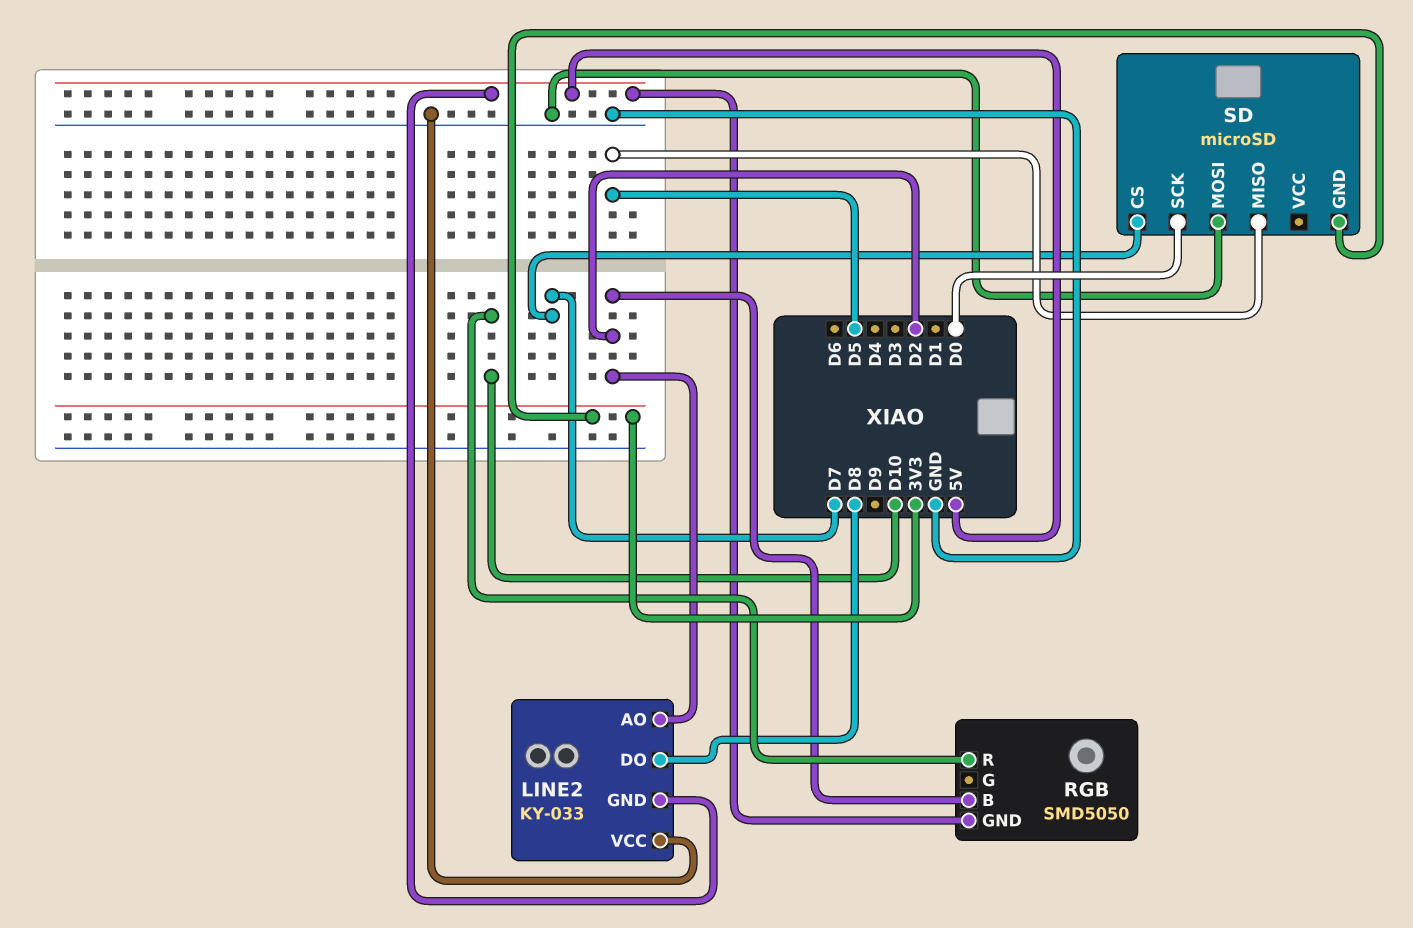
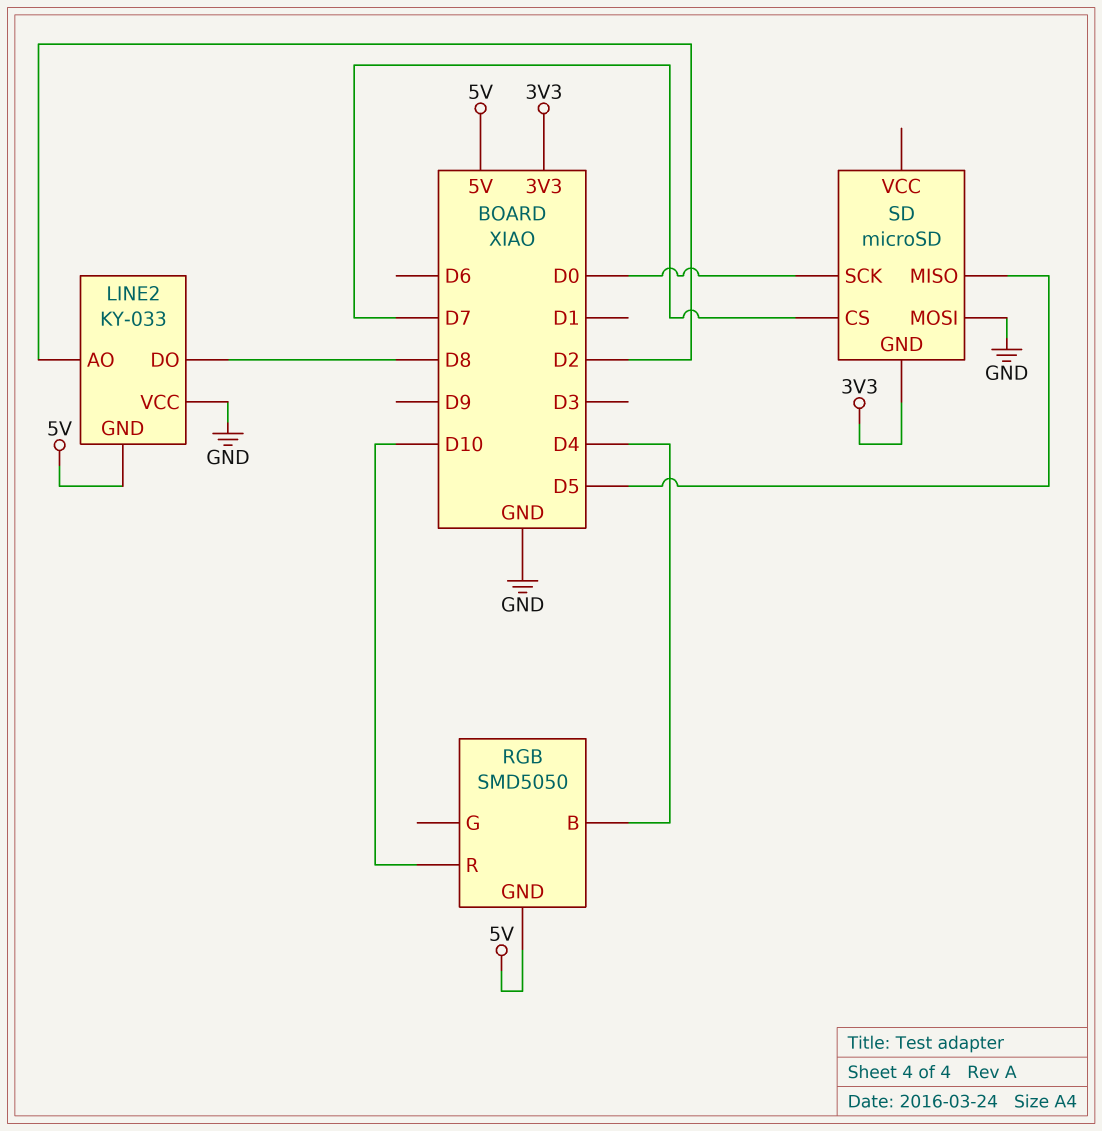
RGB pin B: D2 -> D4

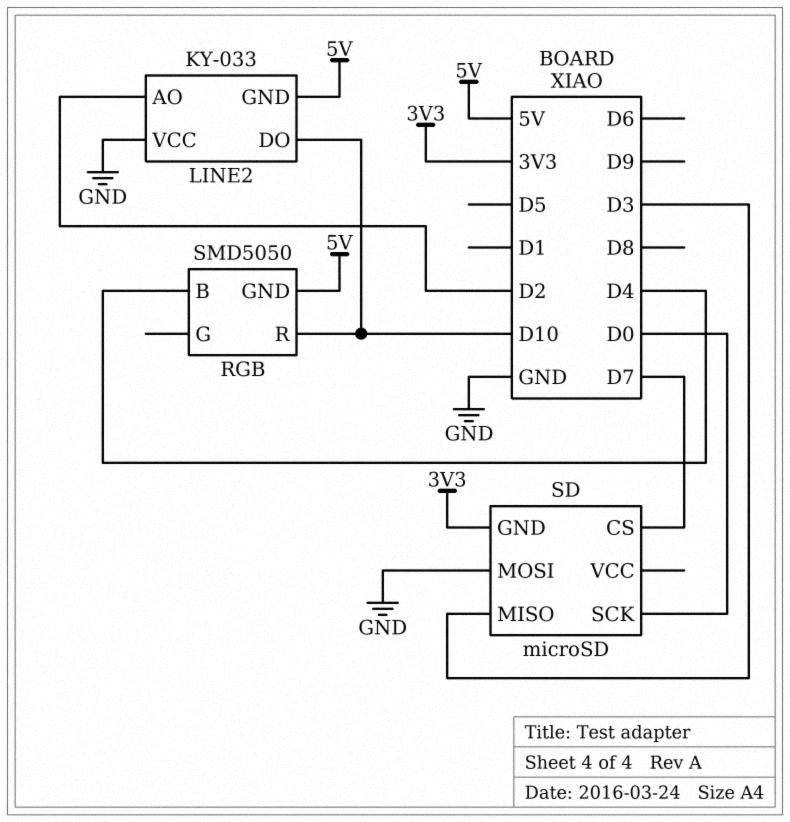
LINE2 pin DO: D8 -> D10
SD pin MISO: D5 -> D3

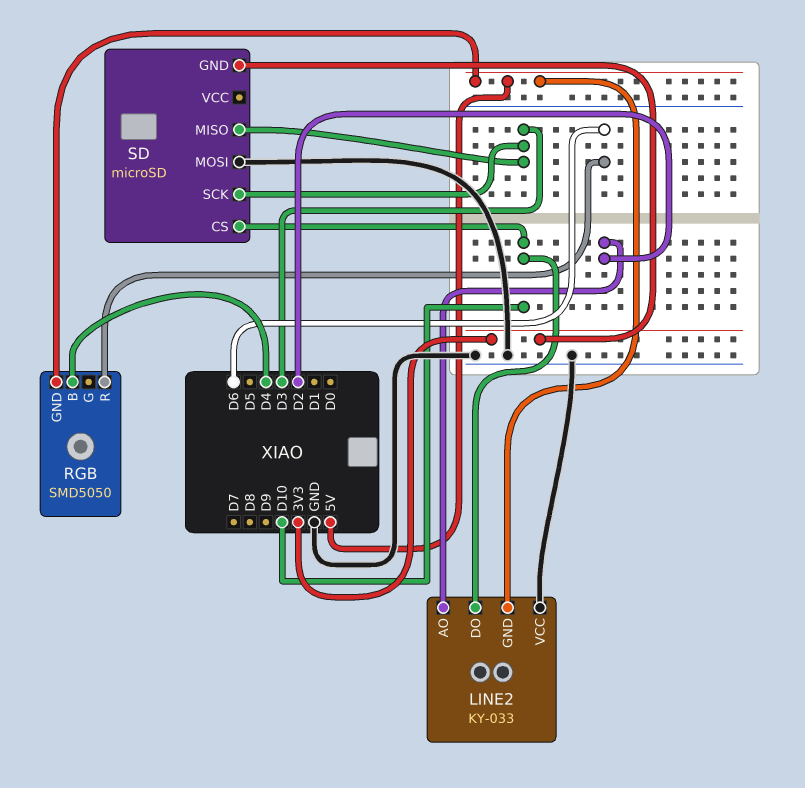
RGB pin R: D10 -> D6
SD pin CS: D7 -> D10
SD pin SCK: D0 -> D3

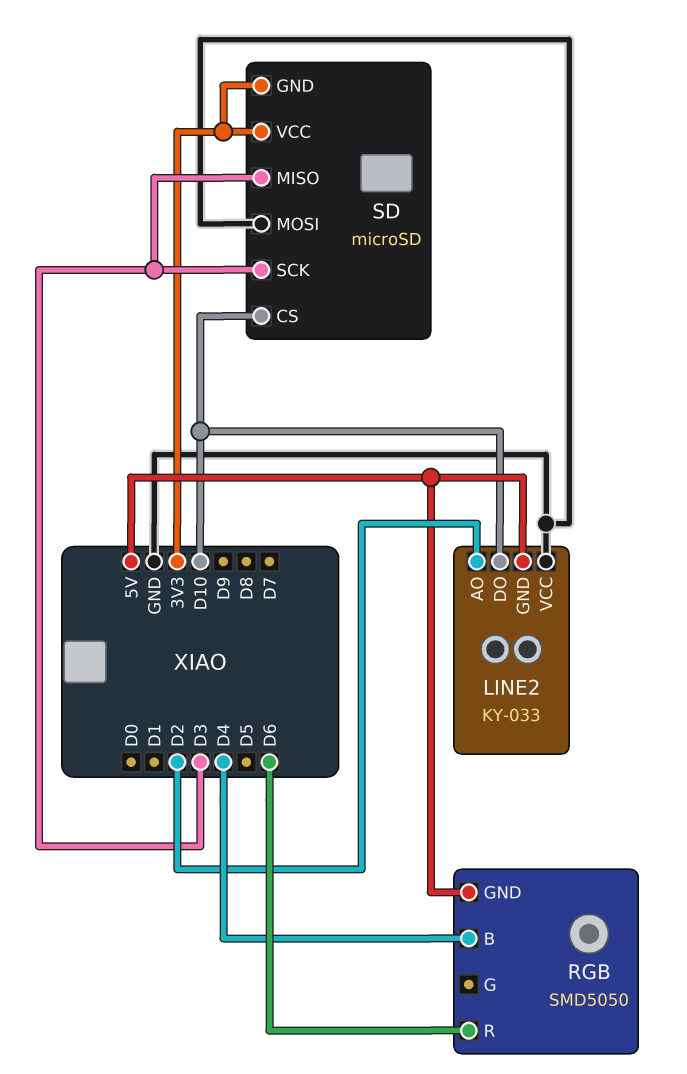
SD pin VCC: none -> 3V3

== == ==

**Assigned task**
When copying the material, leave every image behind and keep each line verbatim.

**Exercise output**
RGB pin B: D2 -> D4

LINE2 pin DO: D8 -> D10
SD pin MISO: D5 -> D3

RGB pin R: D10 -> D6
SD pin CS: D7 -> D10
SD pin SCK: D0 -> D3

SD pin VCC: none -> 3V3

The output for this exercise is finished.